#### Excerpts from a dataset

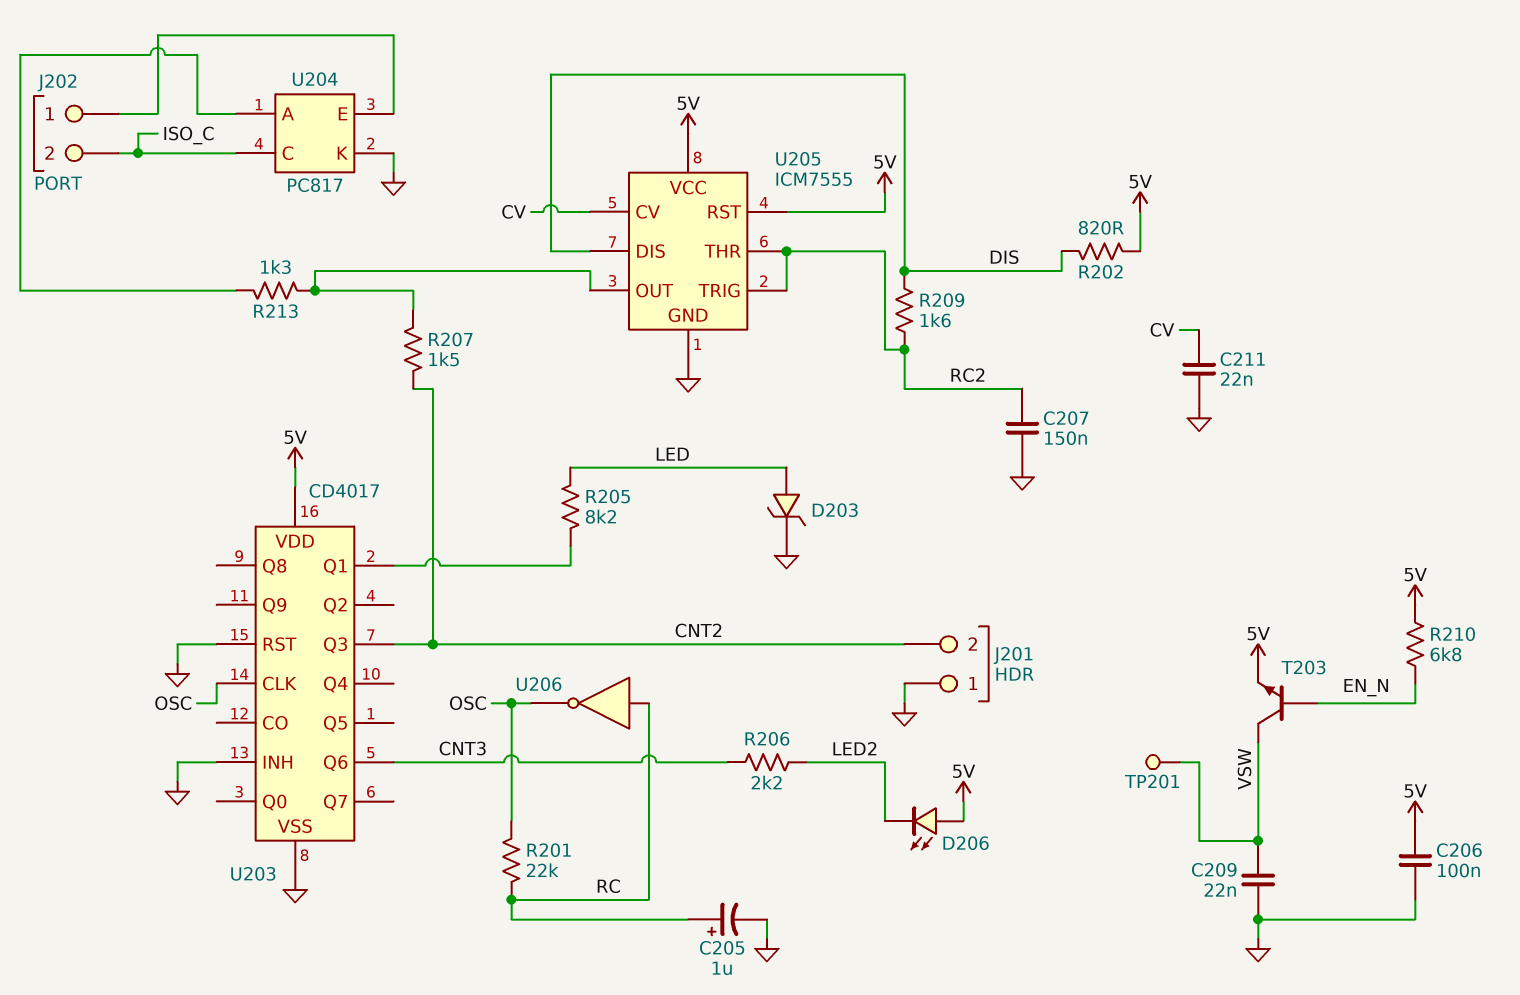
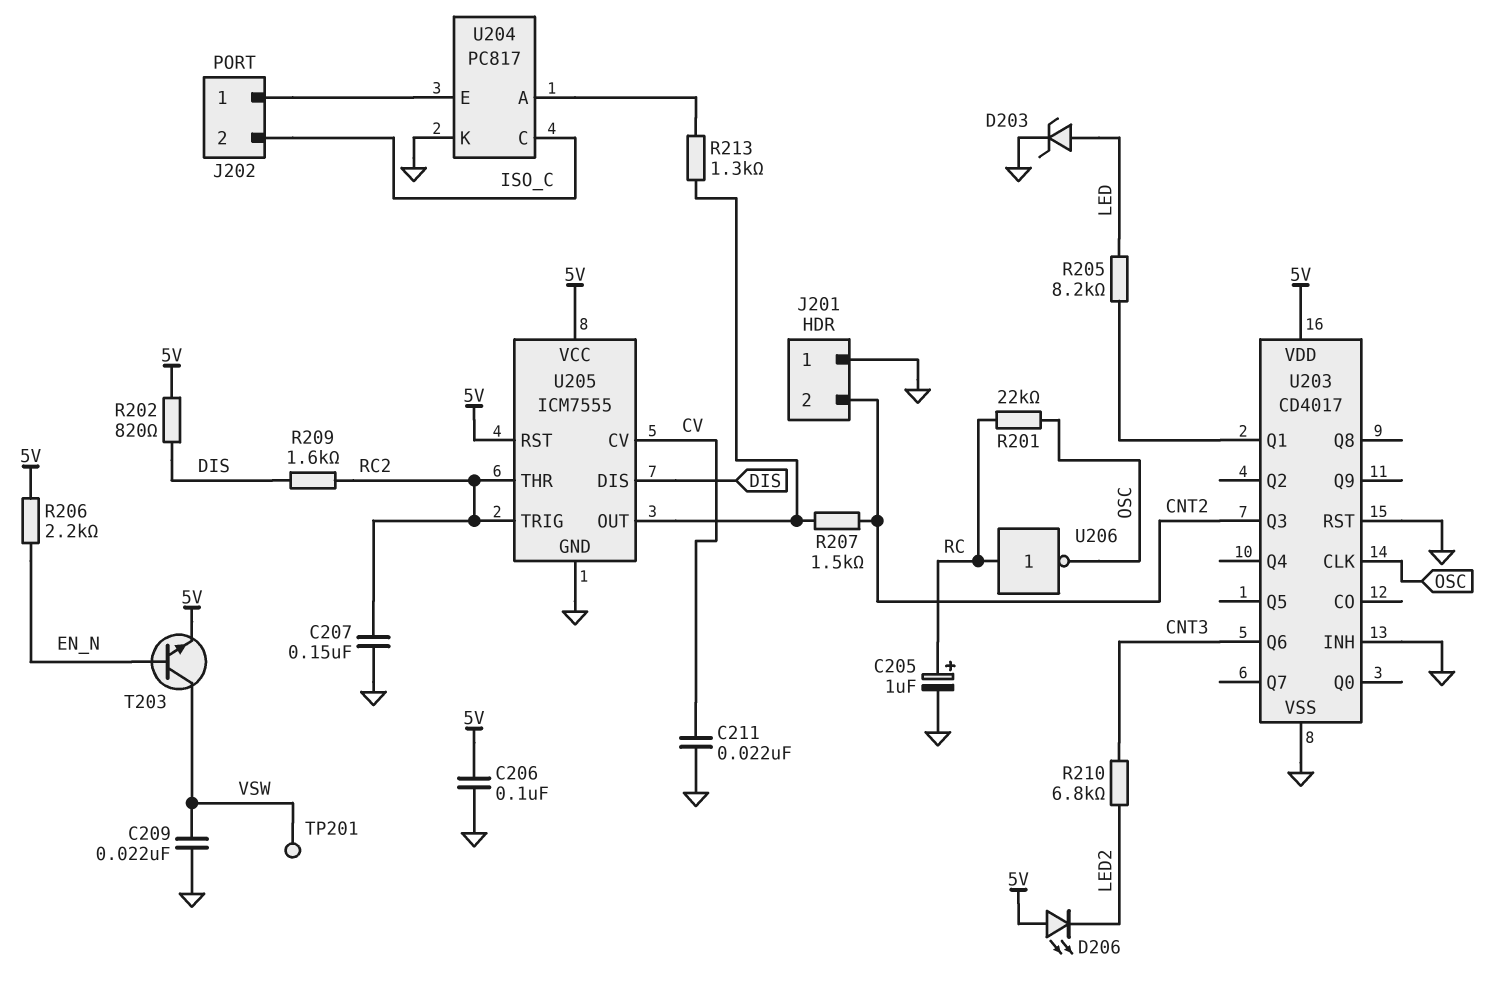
R206: 2.2k (CNT3, LED2) -> 2.2k (5V, EN_N)
R210: 6.8k (5V, EN_N) -> 6.8k (CNT3, LED2)

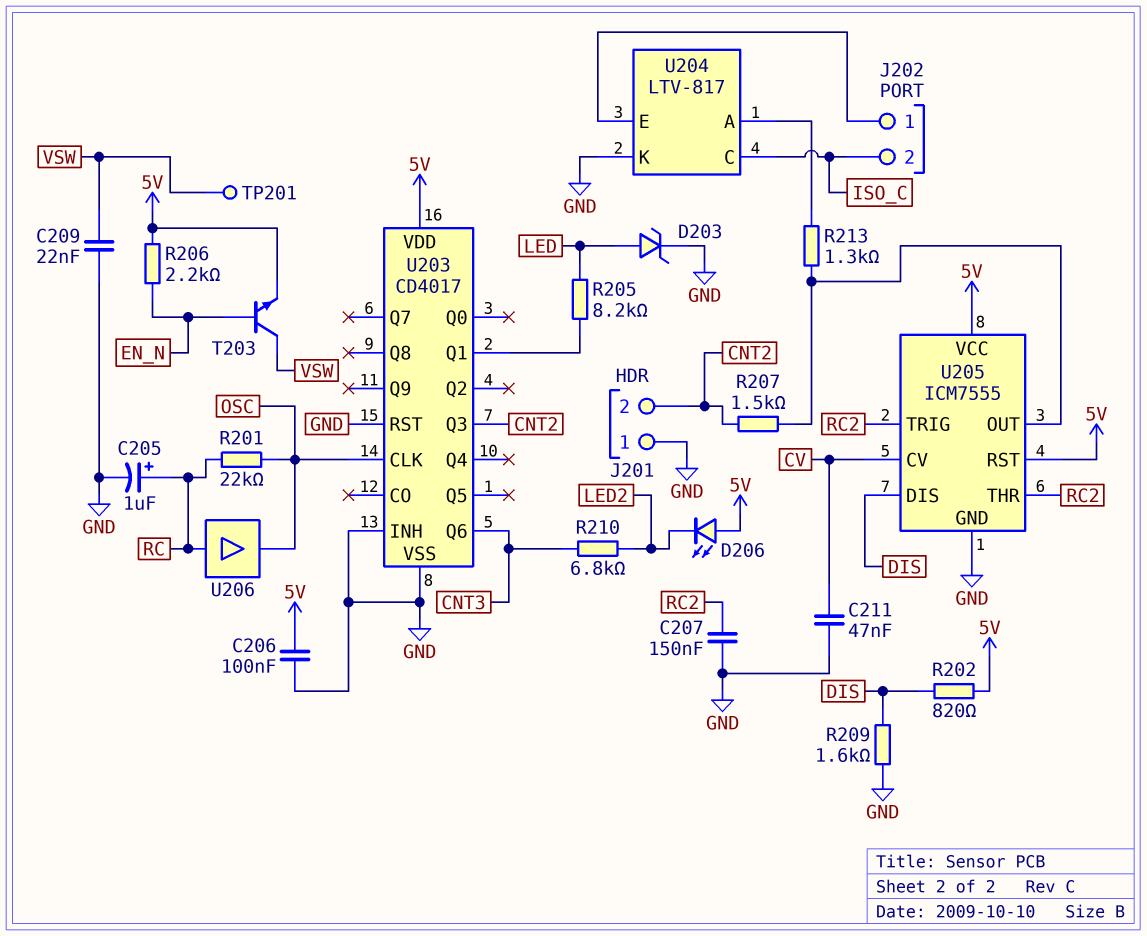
C211: 22nF (CV, GND) -> 47nF (CV, GND)
R209: 1.6k (DIS, RC2) -> 1.6k (DIS, GND)
U204: PC817 -> LTV-817
U206: NOT (in RC, out OSC) -> buffer (in RC, out OSC)

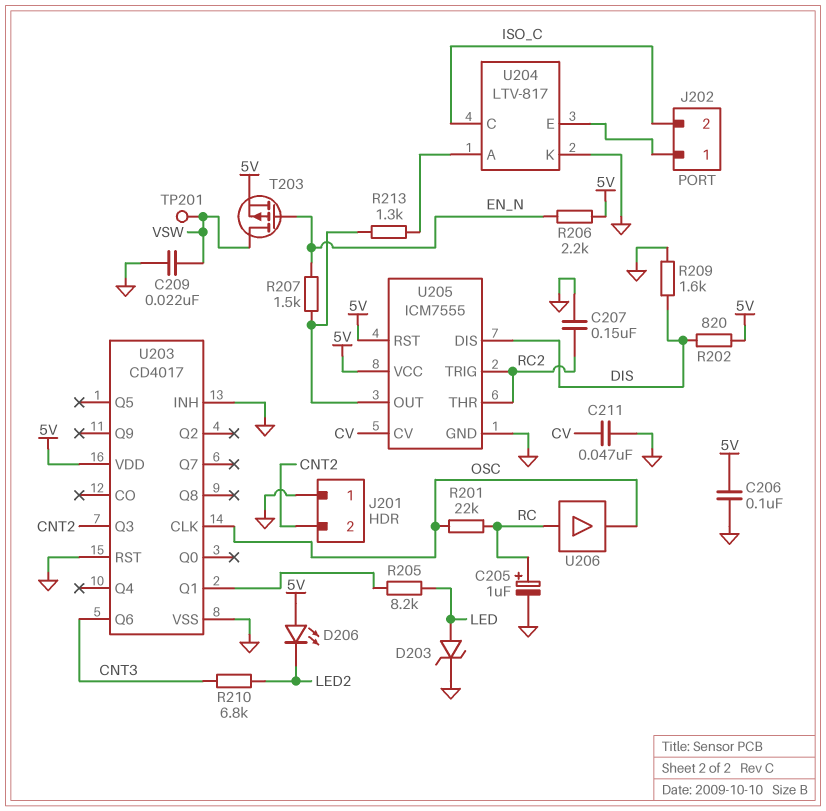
R207: 1.5k (CNT2, U205/OUT) -> 1.5k (EN_N, U205/OUT)
T203: NPN (B EN_N, C VSW, E 5V) -> PMOS (G EN_N, D VSW, S 5V)

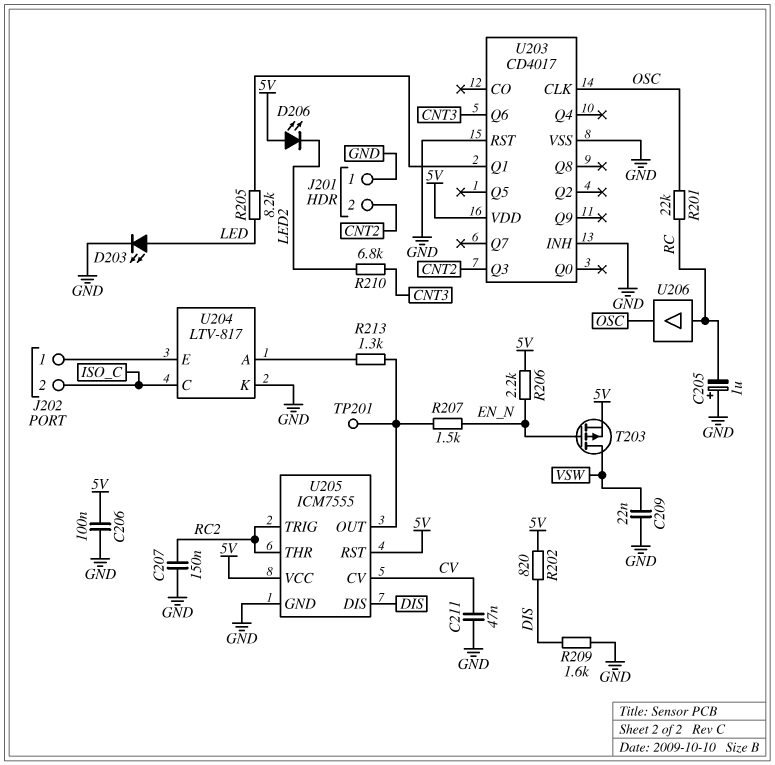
C205: 1uF (plus RC, minus GND) -> 1uF (plus GND, minus RC)
D203: zener (A LED, K GND) -> LED (A LED, K GND)
TP201: test point (VSW) -> test point (U205/OUT)

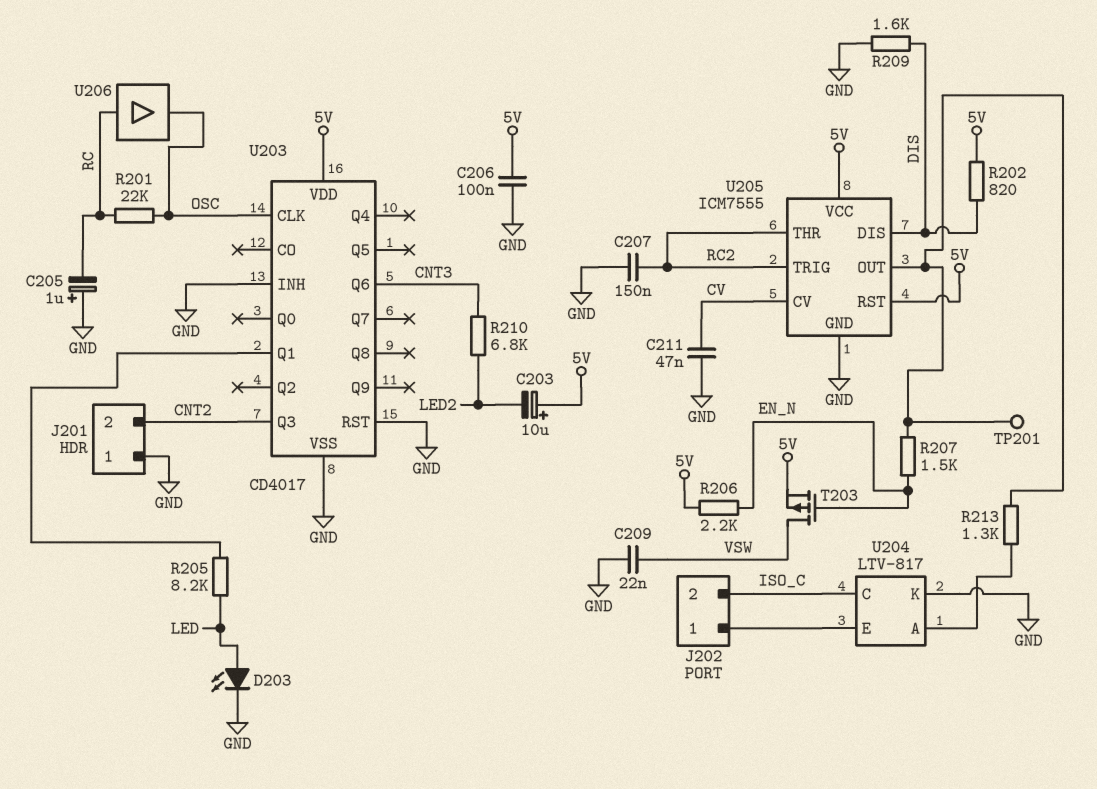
C203: none -> 10uF (plus 5V, minus LED2)
D206: LED (A 5V, K LED2) -> none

#### EXERCISE AIM
In the records above, transcribe exactly the lines from the one containing "U206: NOT (in" through the last line, both included, and skip the pictures.

#### SOLUTION FOR THIS TASK
U206: NOT (in RC, out OSC) -> buffer (in RC, out OSC)

R207: 1.5k (CNT2, U205/OUT) -> 1.5k (EN_N, U205/OUT)
T203: NPN (B EN_N, C VSW, E 5V) -> PMOS (G EN_N, D VSW, S 5V)

C205: 1uF (plus RC, minus GND) -> 1uF (plus GND, minus RC)
D203: zener (A LED, K GND) -> LED (A LED, K GND)
TP201: test point (VSW) -> test point (U205/OUT)

C203: none -> 10uF (plus 5V, minus LED2)
D206: LED (A 5V, K LED2) -> none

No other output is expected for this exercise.